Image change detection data
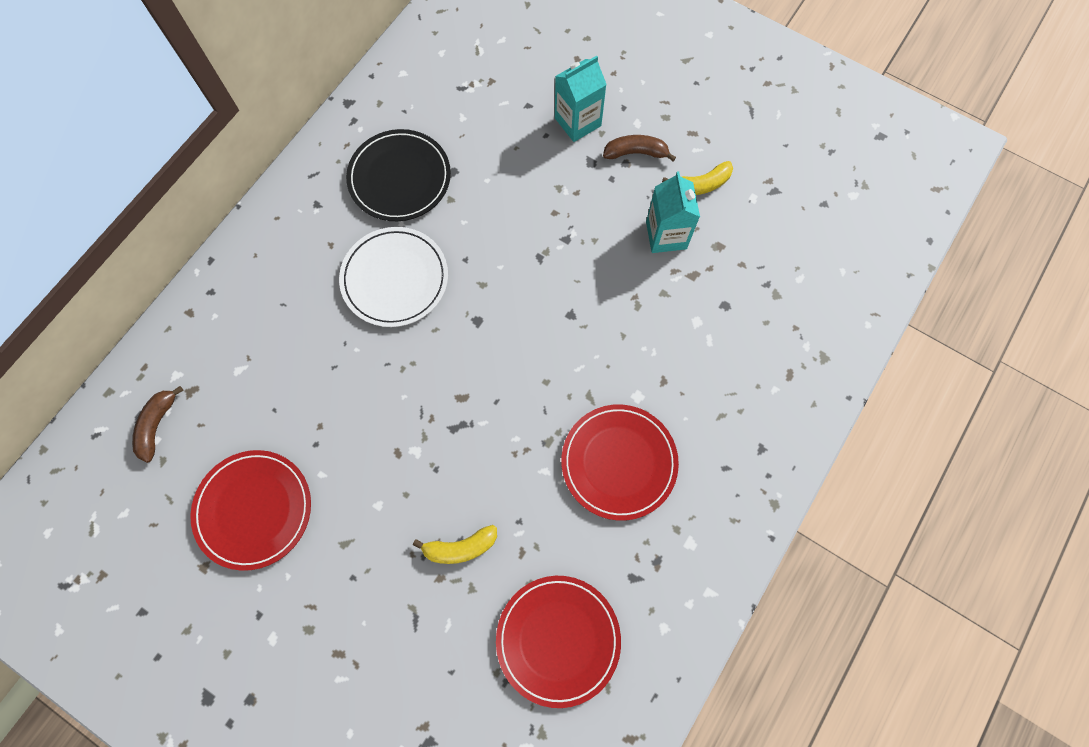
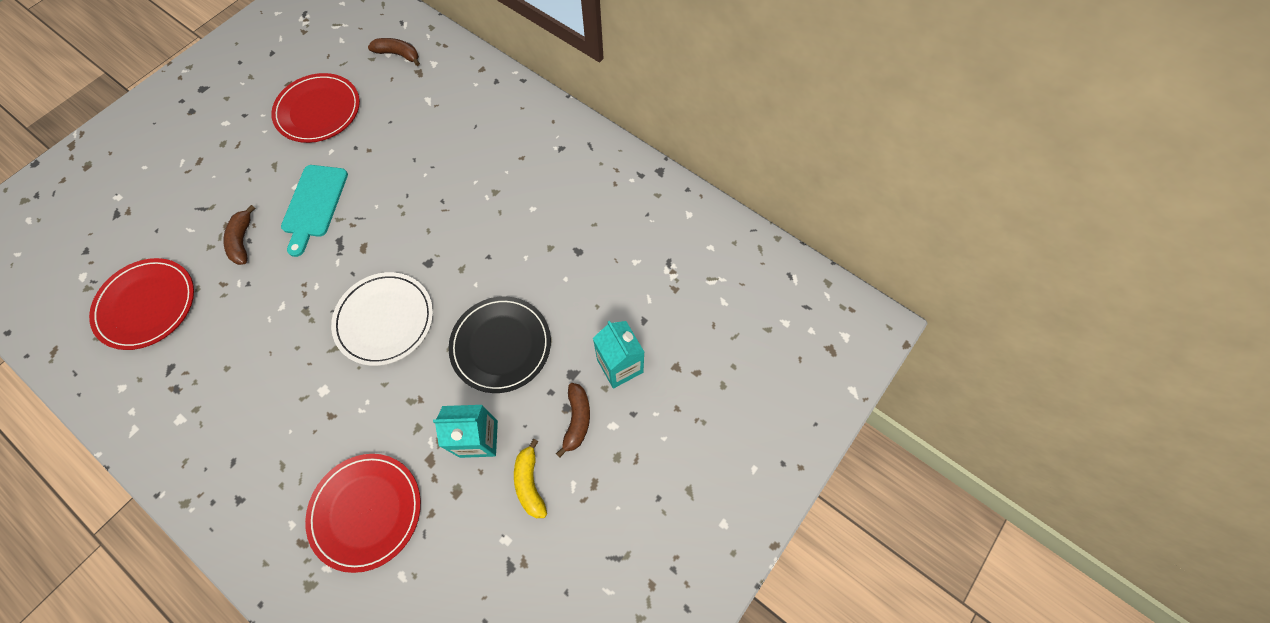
camera: 95 degrees right, 5 degrees down
(395, 279) = (481, 202): white plate -> white plate (385, 320)
(399, 178) = (577, 208): black plate -> black plate (501, 345)
(404, 473) = (314, 204): none -> turquoise cutting board
(460, 547) = (243, 241): yellow banana -> brown banana
(619, 462) = (269, 367): red plate -> red plate (366, 511)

(TASK DIRECTIONS): Filter the entries above down to the lines that contain "plate".

(THE ANSWER):
(395, 279) = (481, 202): white plate -> white plate (385, 320)
(399, 178) = (577, 208): black plate -> black plate (501, 345)
(619, 462) = (269, 367): red plate -> red plate (366, 511)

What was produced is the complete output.